===== PROVIDED RECORDS =====

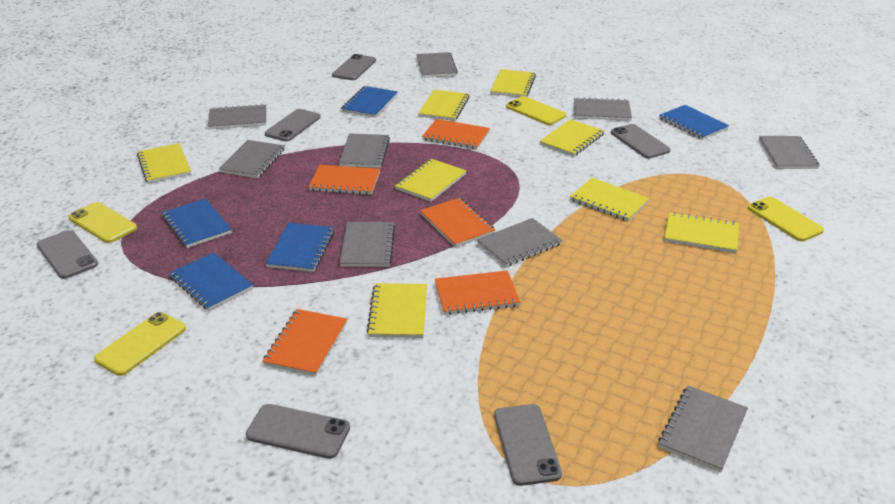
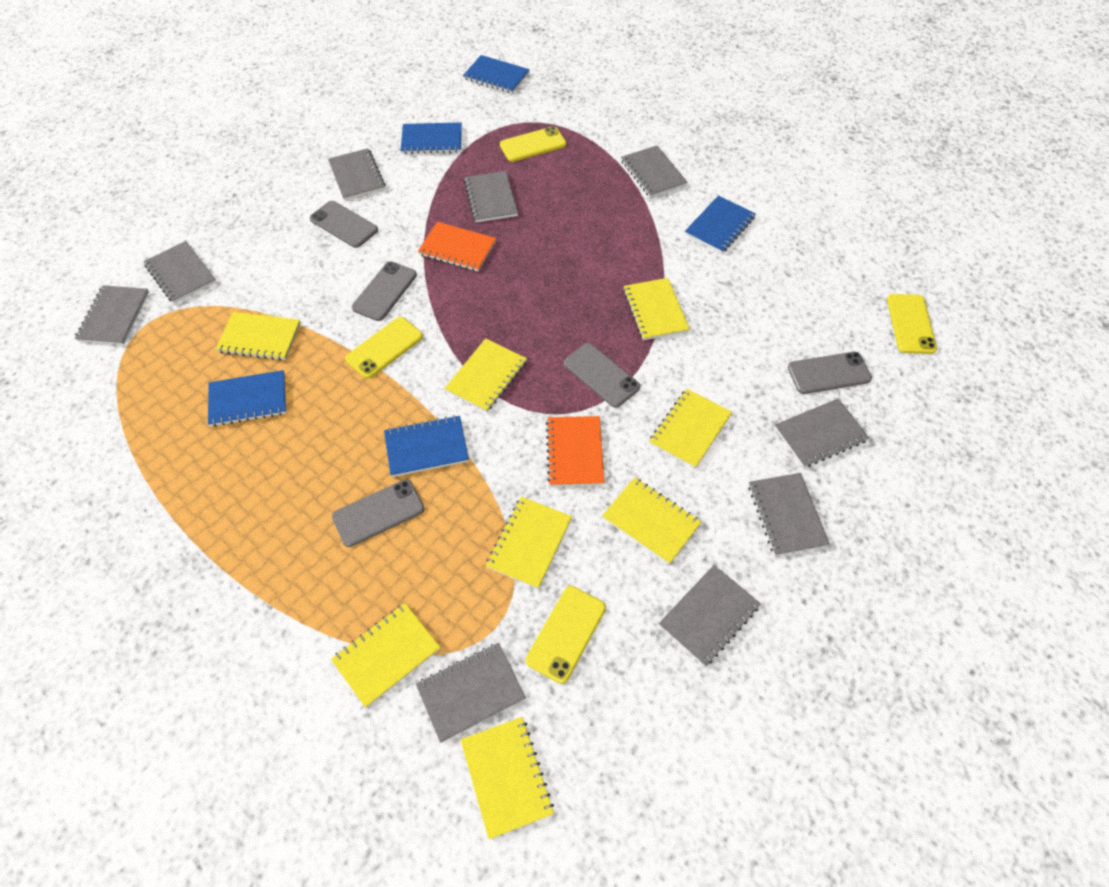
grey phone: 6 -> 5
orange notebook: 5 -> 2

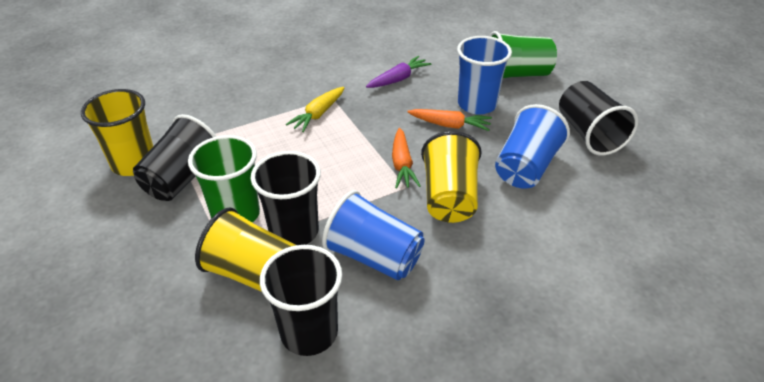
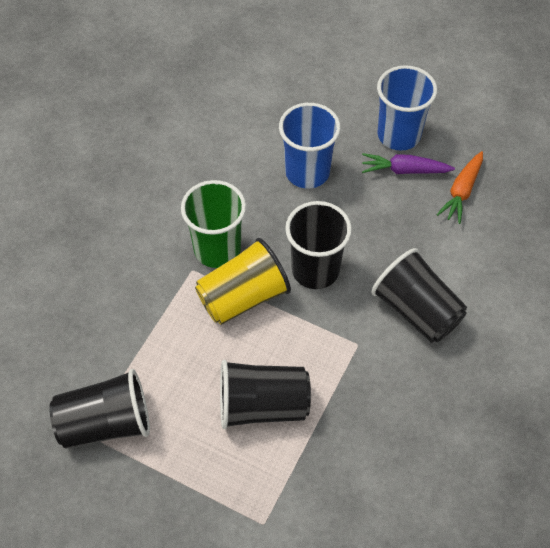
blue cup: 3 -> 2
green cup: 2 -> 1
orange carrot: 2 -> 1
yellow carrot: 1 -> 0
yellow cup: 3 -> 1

=====

■ PROBLEM
What is needed is an exact repeat of the records, with every picture left out.

■ SOLUTION FOR THIS TASK
grey phone: 6 -> 5
orange notebook: 5 -> 2

blue cup: 3 -> 2
green cup: 2 -> 1
orange carrot: 2 -> 1
yellow carrot: 1 -> 0
yellow cup: 3 -> 1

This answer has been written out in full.